MATERIAL FOR THIS TASK =
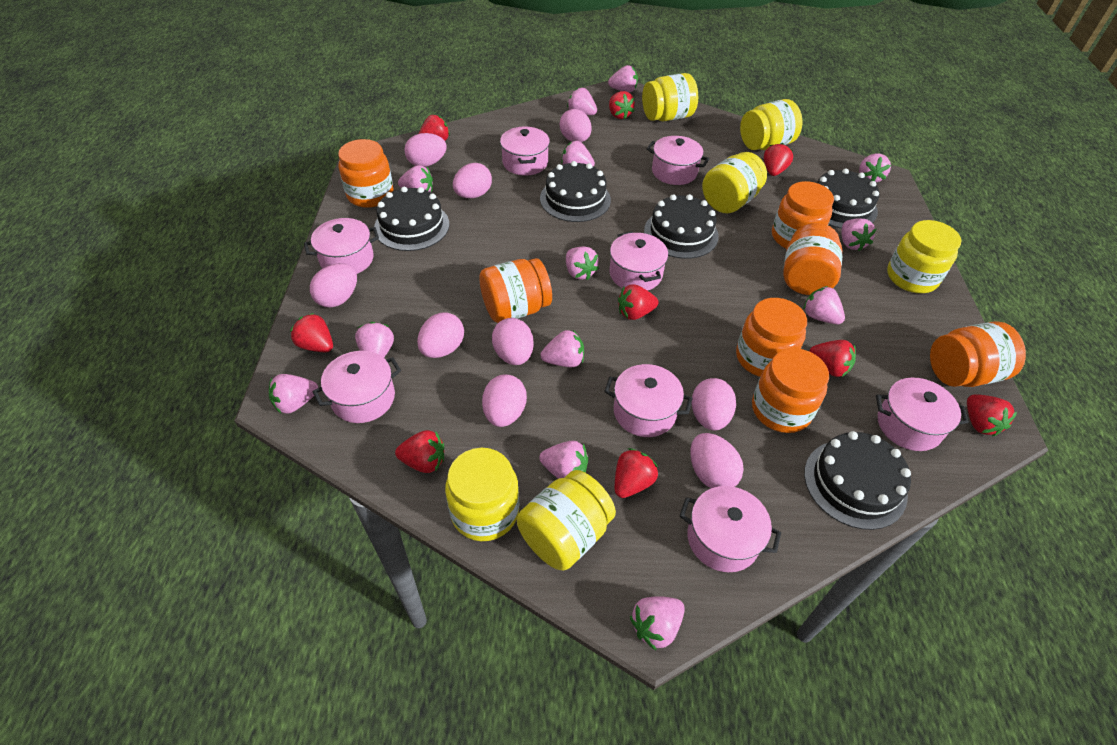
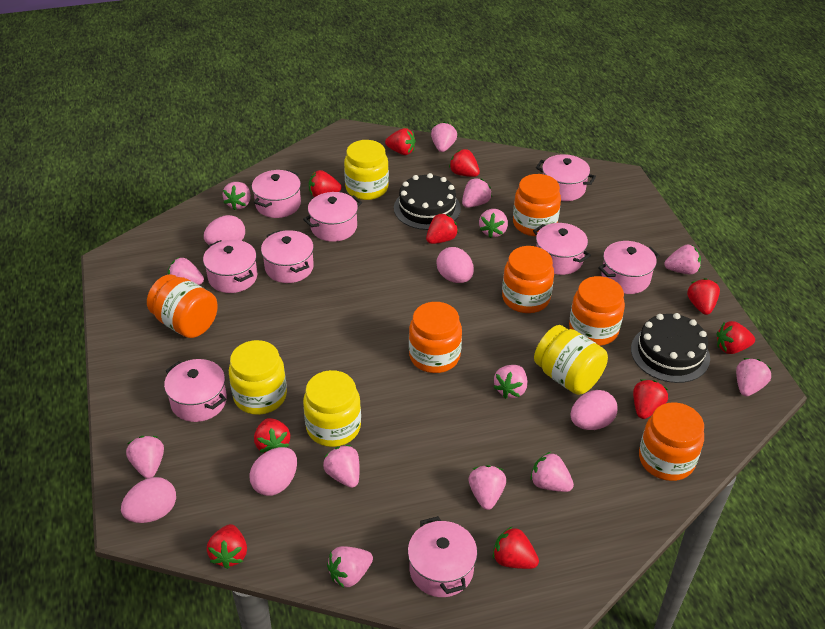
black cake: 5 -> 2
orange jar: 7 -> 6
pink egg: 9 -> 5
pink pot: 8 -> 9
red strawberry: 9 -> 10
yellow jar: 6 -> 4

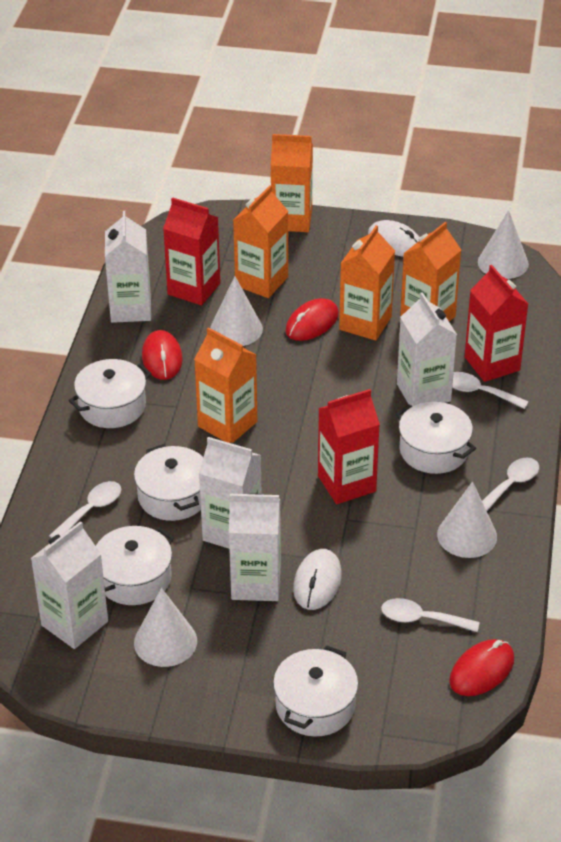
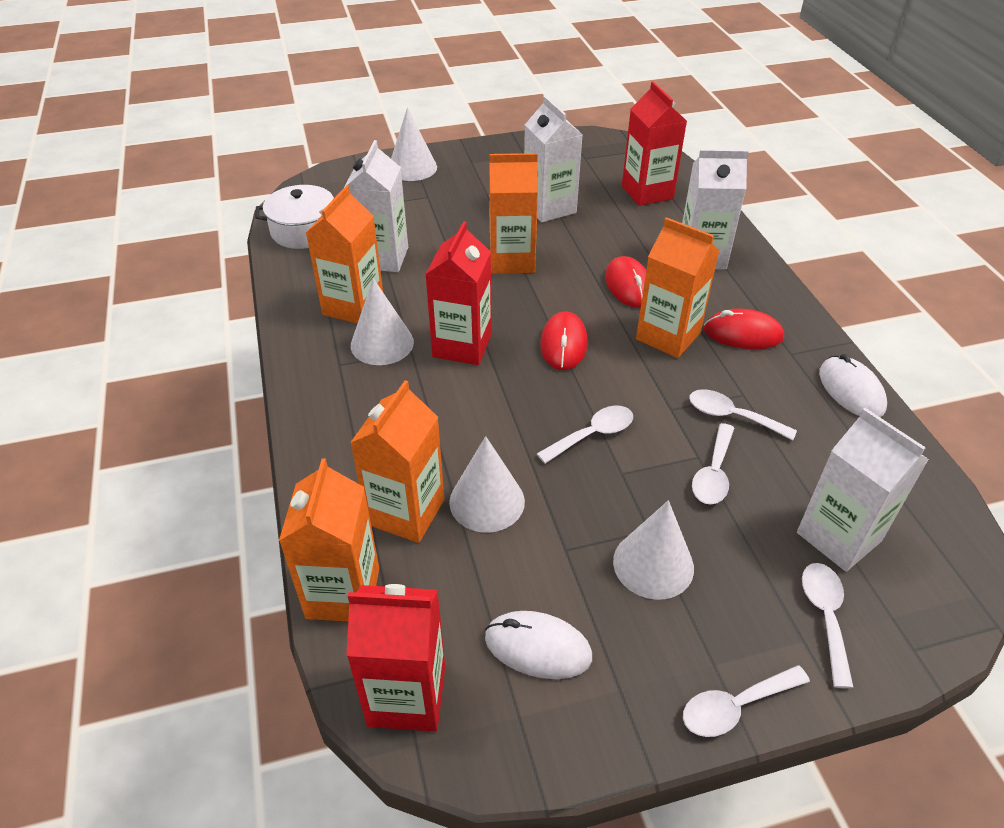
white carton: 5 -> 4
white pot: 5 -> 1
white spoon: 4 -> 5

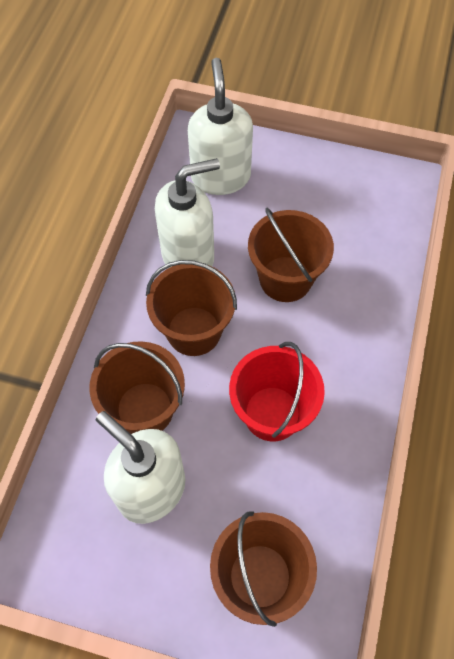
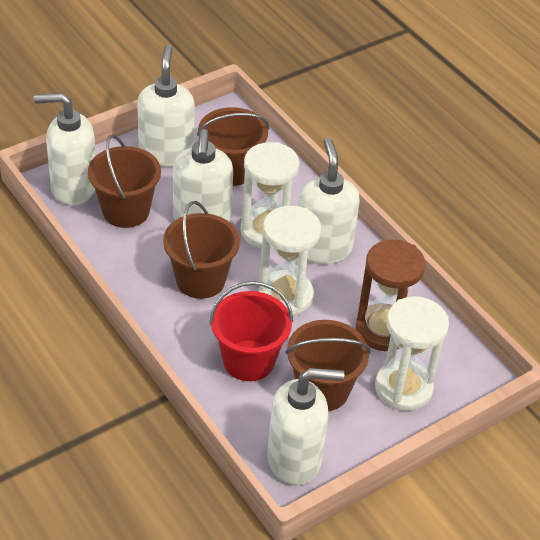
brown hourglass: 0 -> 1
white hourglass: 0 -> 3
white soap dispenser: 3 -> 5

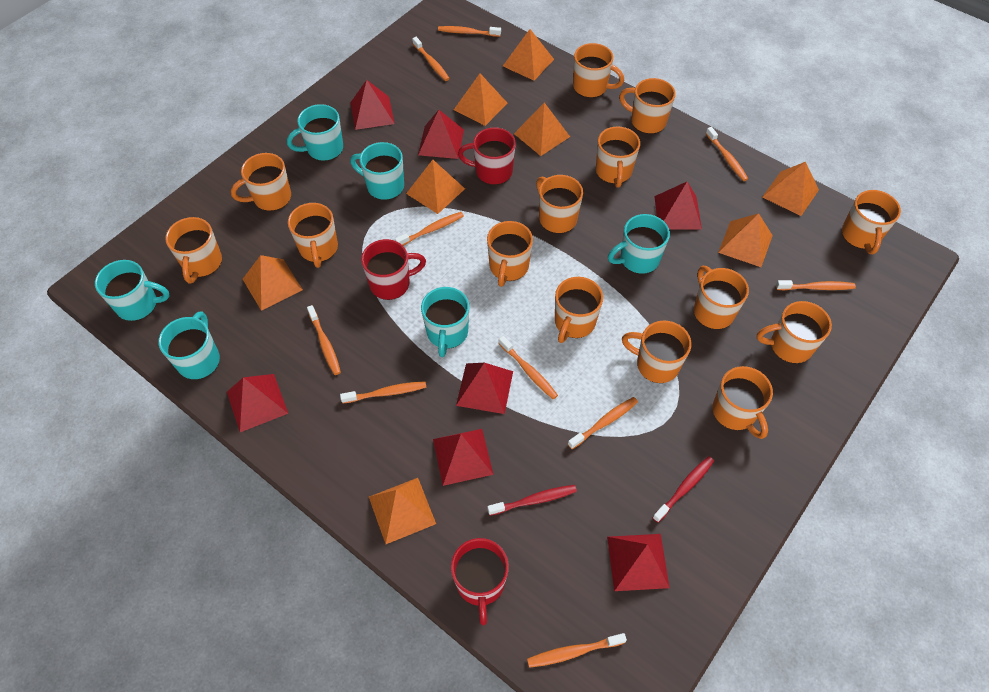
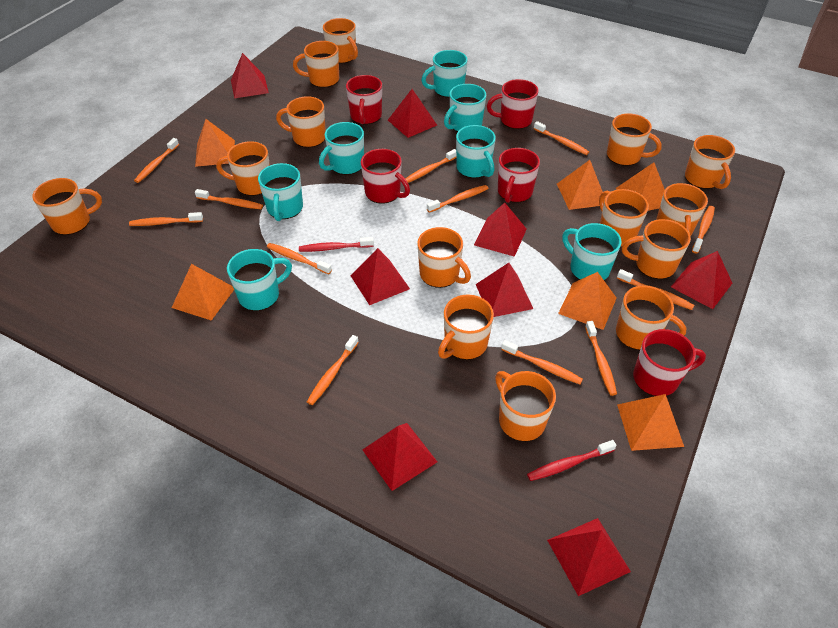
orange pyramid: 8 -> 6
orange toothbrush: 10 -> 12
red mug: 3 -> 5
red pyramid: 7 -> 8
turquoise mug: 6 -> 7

PROBLEM DETAILS =
Print out every entry above without changing a word, and leave out the pictures.

WRITTEN RESPONSE =
black cake: 5 -> 2
orange jar: 7 -> 6
pink egg: 9 -> 5
pink pot: 8 -> 9
red strawberry: 9 -> 10
yellow jar: 6 -> 4

white carton: 5 -> 4
white pot: 5 -> 1
white spoon: 4 -> 5

brown hourglass: 0 -> 1
white hourglass: 0 -> 3
white soap dispenser: 3 -> 5

orange pyramid: 8 -> 6
orange toothbrush: 10 -> 12
red mug: 3 -> 5
red pyramid: 7 -> 8
turquoise mug: 6 -> 7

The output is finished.